A single number is wanted: how many lines of the data below include the string "violet"?

• Data:
━━━━
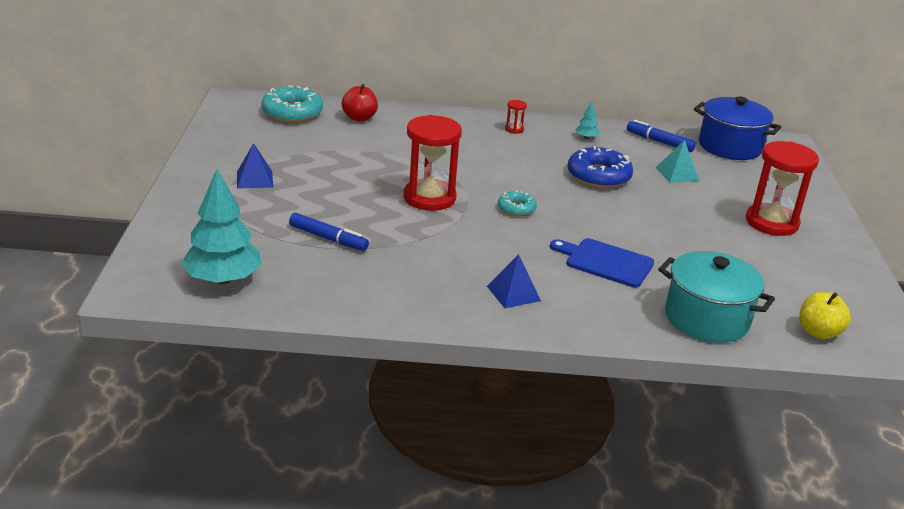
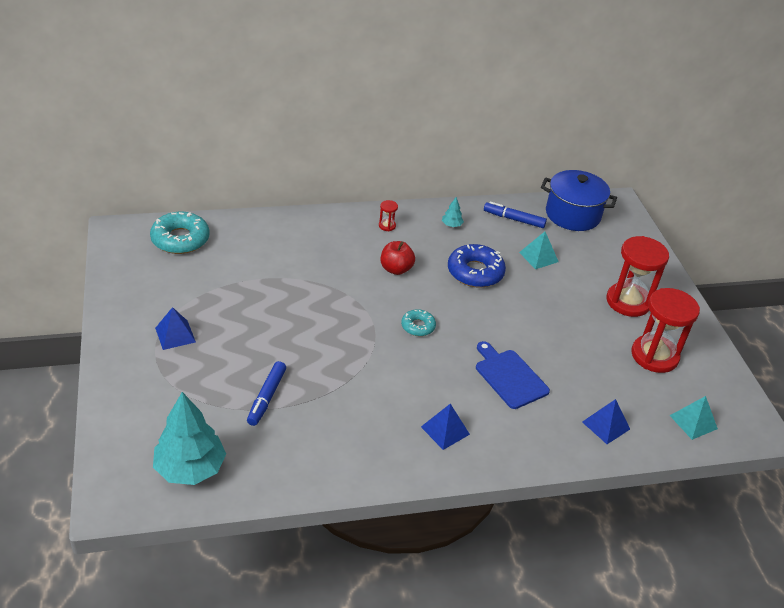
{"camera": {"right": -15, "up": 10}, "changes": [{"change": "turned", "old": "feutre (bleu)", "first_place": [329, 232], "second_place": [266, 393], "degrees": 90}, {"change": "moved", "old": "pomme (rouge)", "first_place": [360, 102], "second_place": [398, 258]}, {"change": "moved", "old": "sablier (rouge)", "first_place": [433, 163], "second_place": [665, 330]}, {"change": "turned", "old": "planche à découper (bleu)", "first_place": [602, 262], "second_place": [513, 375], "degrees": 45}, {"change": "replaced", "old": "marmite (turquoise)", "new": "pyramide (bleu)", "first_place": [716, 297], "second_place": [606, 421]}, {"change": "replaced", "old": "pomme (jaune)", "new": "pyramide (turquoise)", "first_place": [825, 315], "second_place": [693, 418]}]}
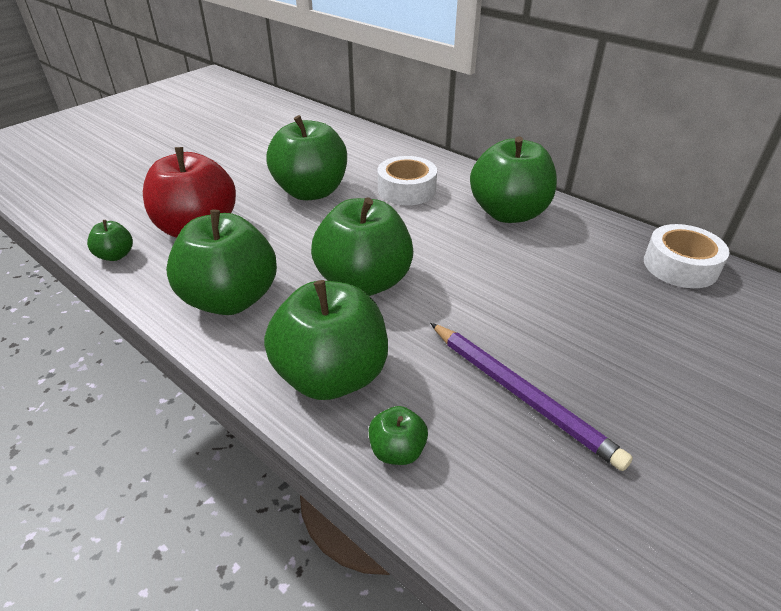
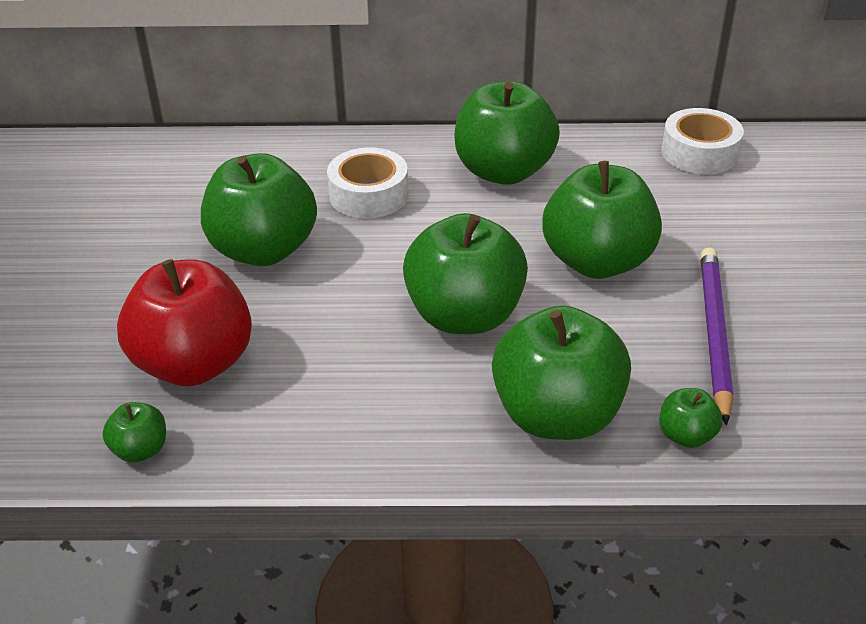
{"camera": {"right": -40, "up": 0}, "changes": [{"change": "moved", "old": "pomme (vert)", "first_place": [221, 262], "second_place": [602, 220]}, {"change": "turned", "old": "crayon (violet)", "first_place": [531, 397], "second_place": [716, 336], "degrees": -90}]}
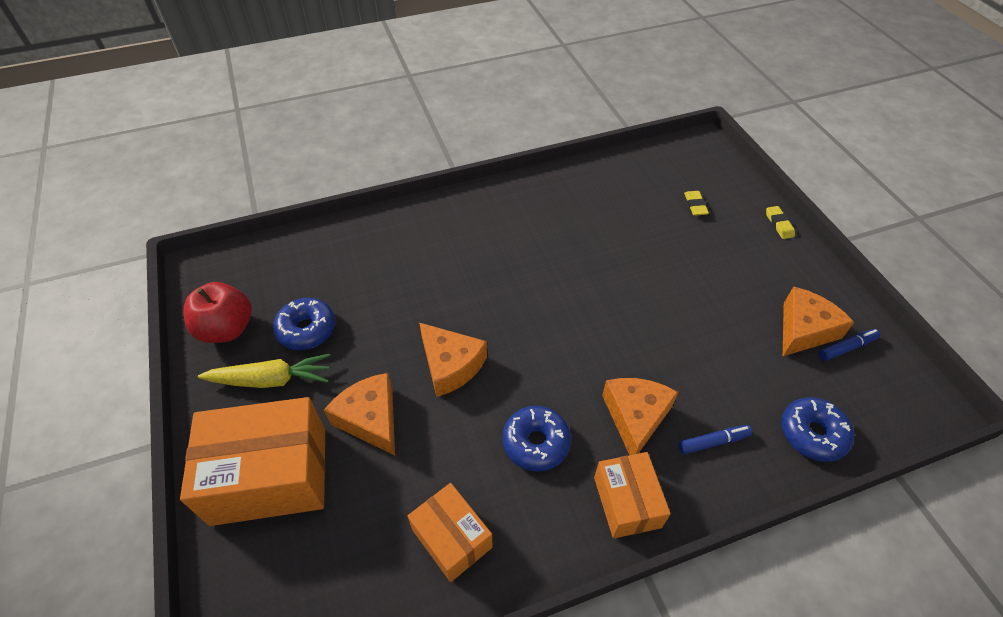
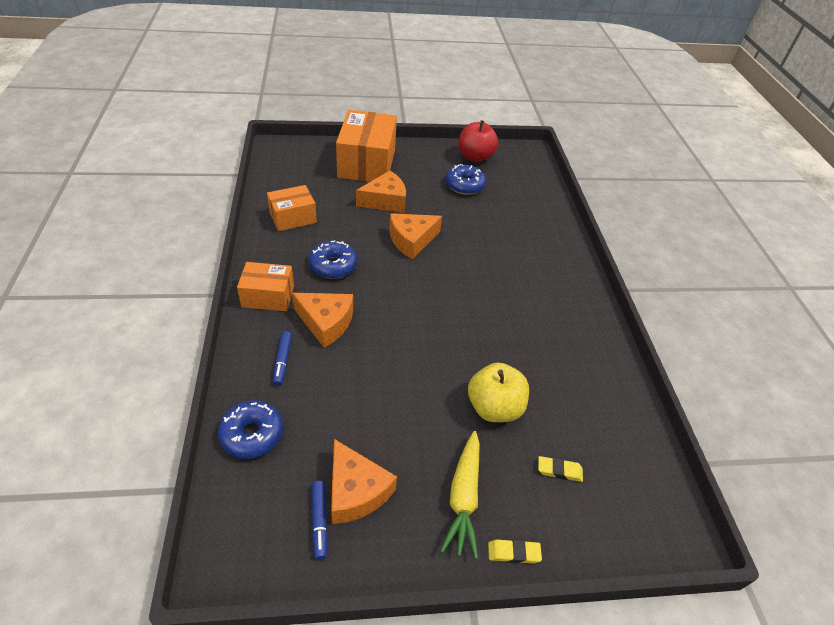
{"camera": {"right": 100, "up": -5}, "changes": [{"change": "moved", "old": "carotte (jaune)", "first_place": [264, 371], "second_place": [460, 495]}, {"change": "added", "new": "pomme (jaune)", "second_place": [498, 392]}]}
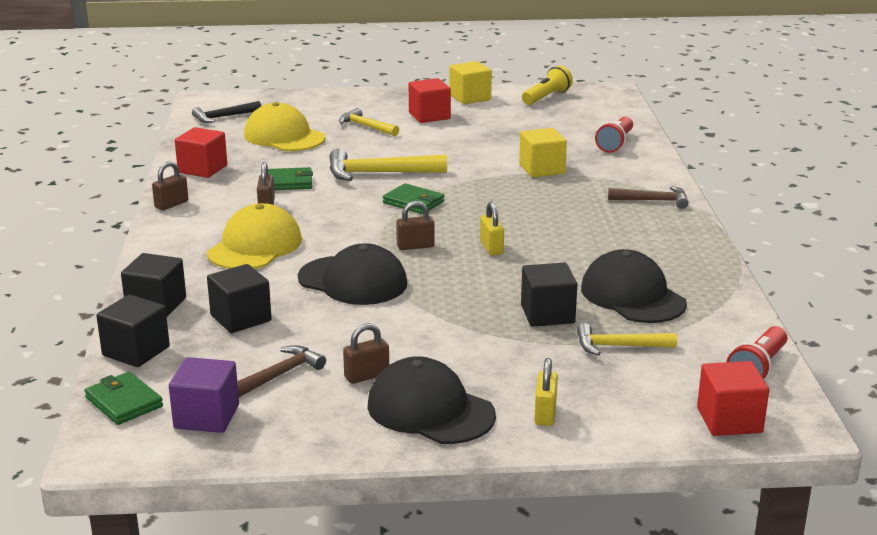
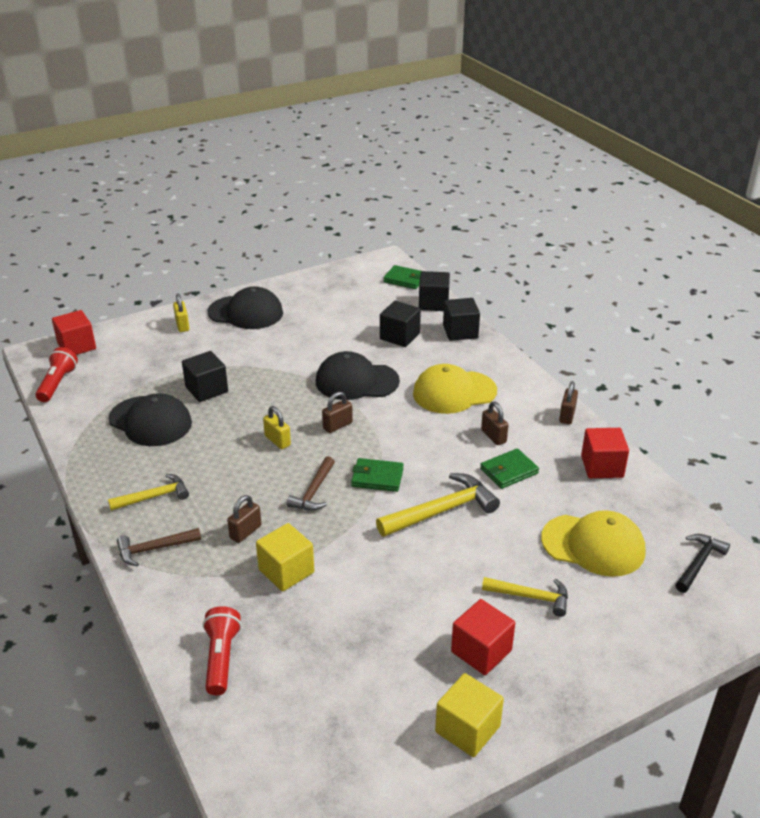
{"camera": {"right": 155, "up": 10}, "changes": [{"change": "removed", "old": "cube (violet)", "first_place": [204, 395]}, {"change": "turned", "old": "casquette (jaune)", "first_place": [254, 236], "second_place": [455, 389], "degrees": 75}, {"change": "moved", "old": "marteau (marron)", "first_place": [281, 371], "second_place": [310, 483]}, {"change": "moved", "old": "cadenas (marron)", "first_place": [366, 353], "second_place": [244, 519]}, {"change": "removed", "old": "lampe de poche (jaune)", "first_place": [547, 85]}, {"change": "moved", "old": "marteau (jaune)", "first_place": [627, 339], "second_place": [148, 492]}]}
━━━━
• Task result: 2